- [Data to process]
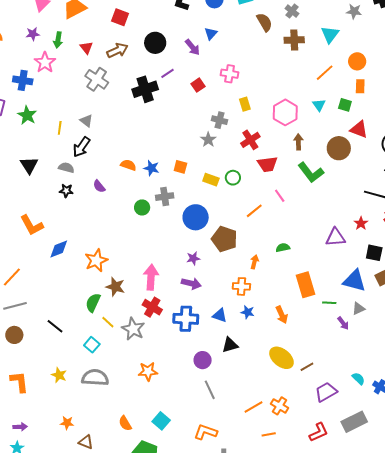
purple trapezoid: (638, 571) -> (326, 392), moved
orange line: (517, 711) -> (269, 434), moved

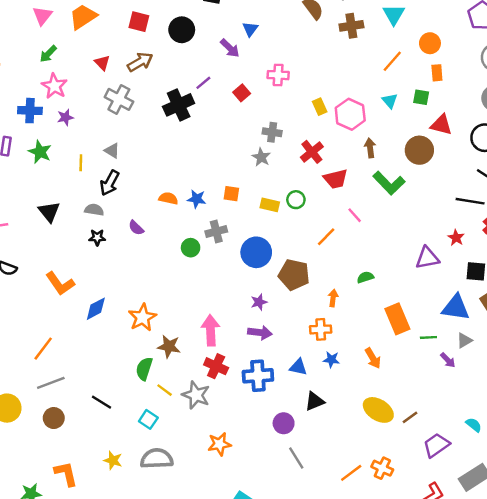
purple star: (33, 34) -> (65, 117), moved
green arrow: (58, 40) -> (48, 54), moved, turned 42
black circle: (155, 43) -> (182, 30), moved
yellow rectangle: (245, 104) -> (320, 107), moved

- [Job item]
Output exactly the lines from the line with "orange line: (517, 711) -> (269, 434), moved" to the last line of the records, including both, and leave every picture out.

- [Output below]
orange line: (517, 711) -> (269, 434), moved

purple star: (33, 34) -> (65, 117), moved
green arrow: (58, 40) -> (48, 54), moved, turned 42
black circle: (155, 43) -> (182, 30), moved
yellow rectangle: (245, 104) -> (320, 107), moved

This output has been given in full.